▶ **EXERCISE OBJECTIVE**:
Could you please count how many lines in the data below hold the string "star"? Reply with only the number.

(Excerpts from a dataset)
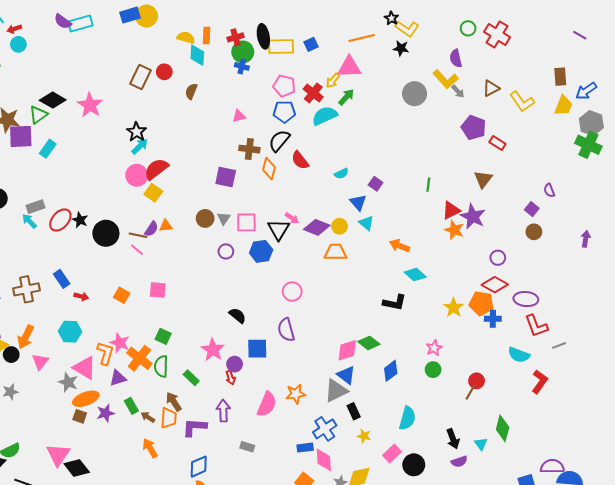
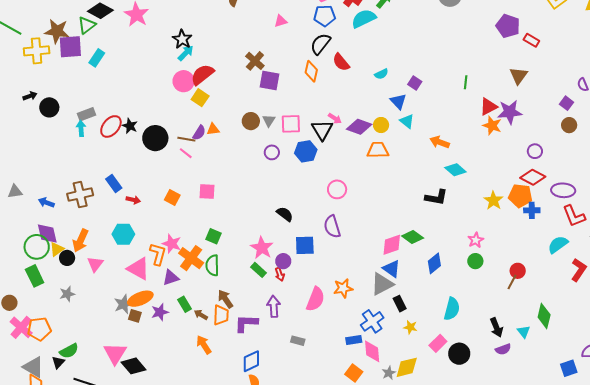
brown cross: (249, 149) -> (255, 61), moved, turned 36
purple star: (473, 216) -> (510, 112), turned -30
cyan arrow: (29, 221) -> (81, 128), turned 42
cyan semicircle: (519, 355) -> (558, 245), turned 125
green rectangle: (191, 378) -> (259, 270), moved
gray star: (68, 382) -> (124, 304), moved, turned 30

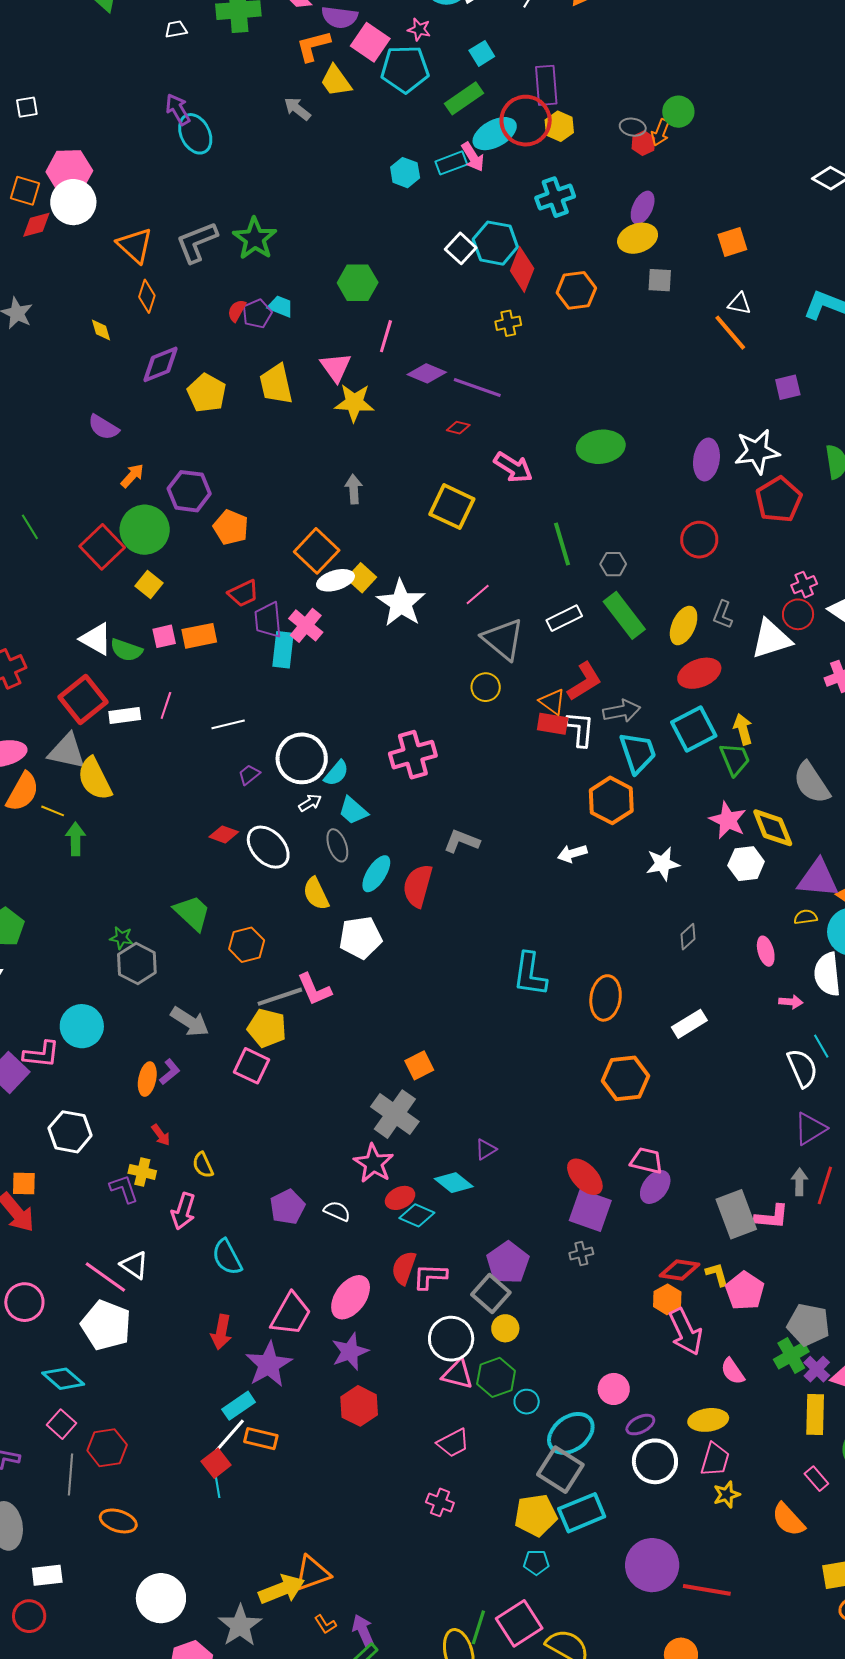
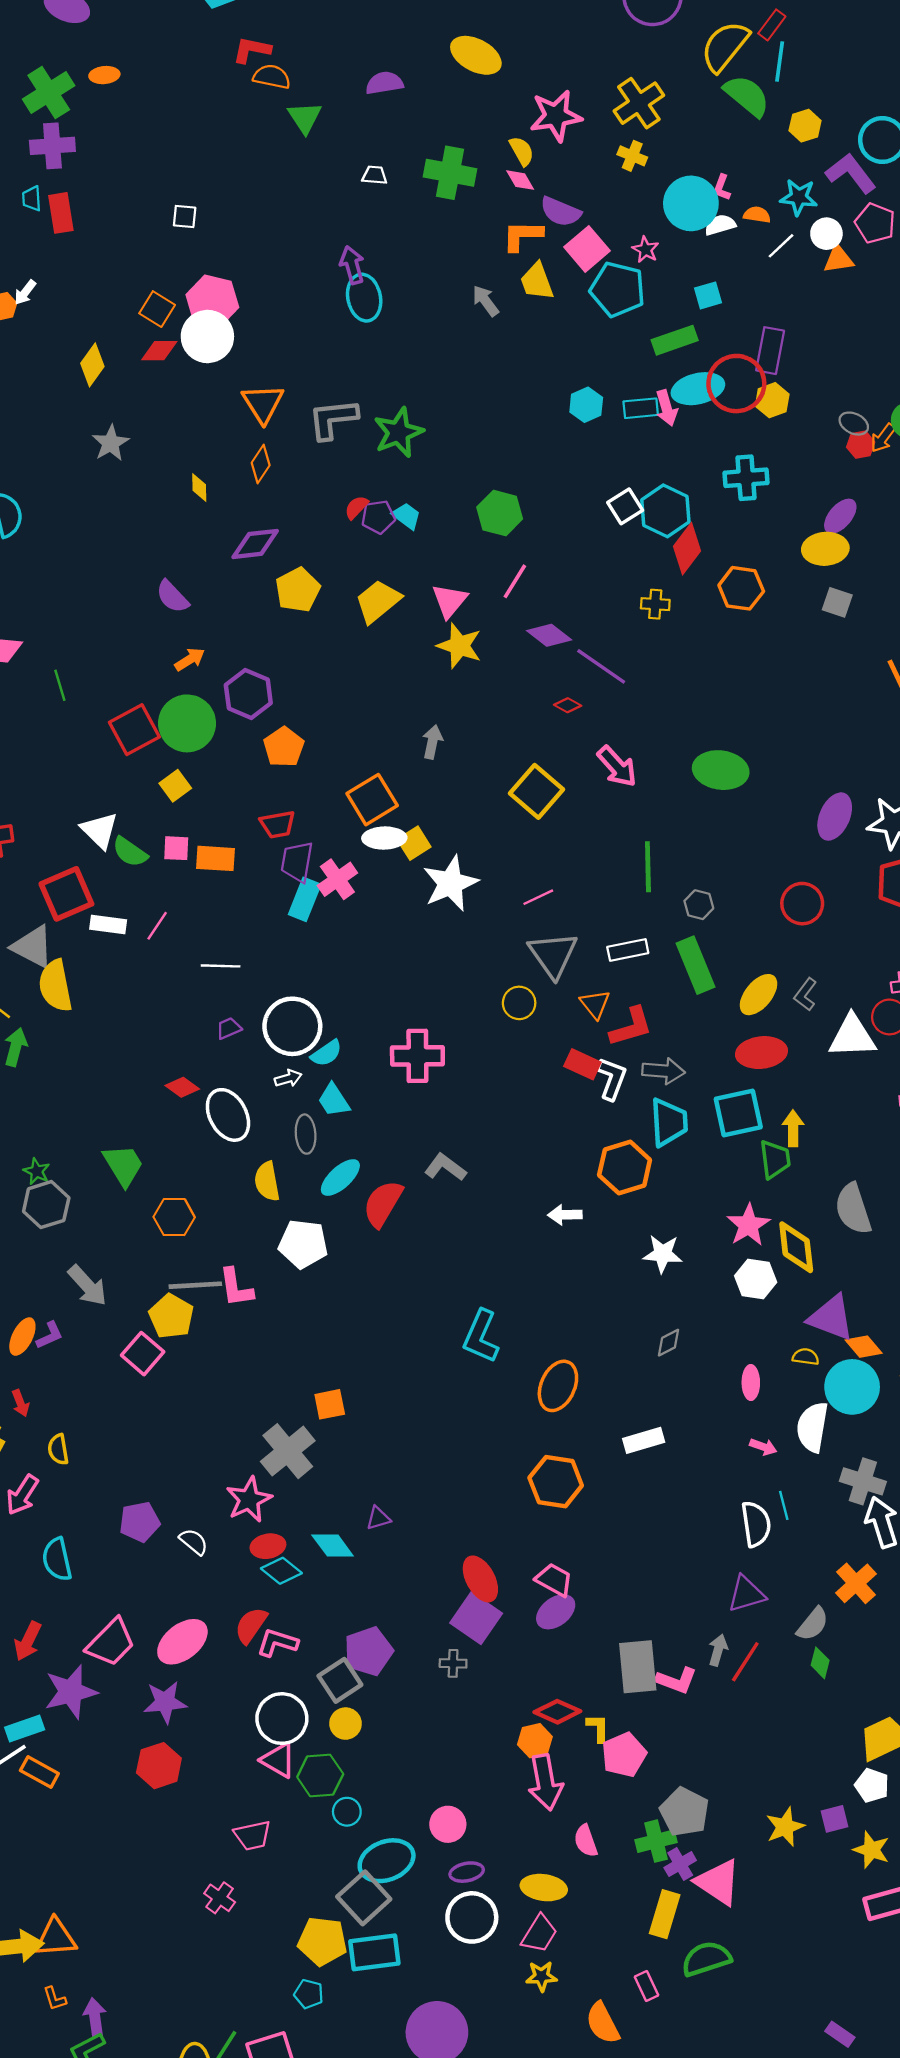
yellow trapezoid: (276, 384) -> (378, 601), turned 48
orange triangle: (552, 702) -> (595, 1004), moved

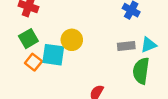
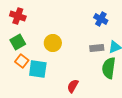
cyan square: (53, 55) -> (38, 69), moved

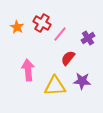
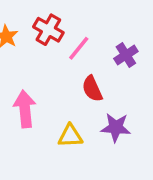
red semicircle: (68, 58) -> (92, 89), turned -63
yellow triangle: (55, 86) -> (70, 136), size x0.7

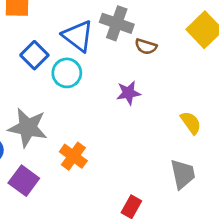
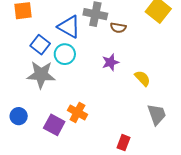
yellow semicircle: (191, 123) -> (142, 78), moved
gray star: (28, 128) -> (41, 75), moved
purple square: (24, 181) -> (54, 125), moved

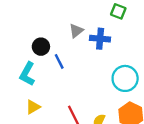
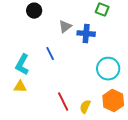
black circle: (41, 47) -> (34, 11), moved
yellow triangle: (33, 107) -> (20, 87), moved, turned 32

▶ **EXERCISE RESULT**:
3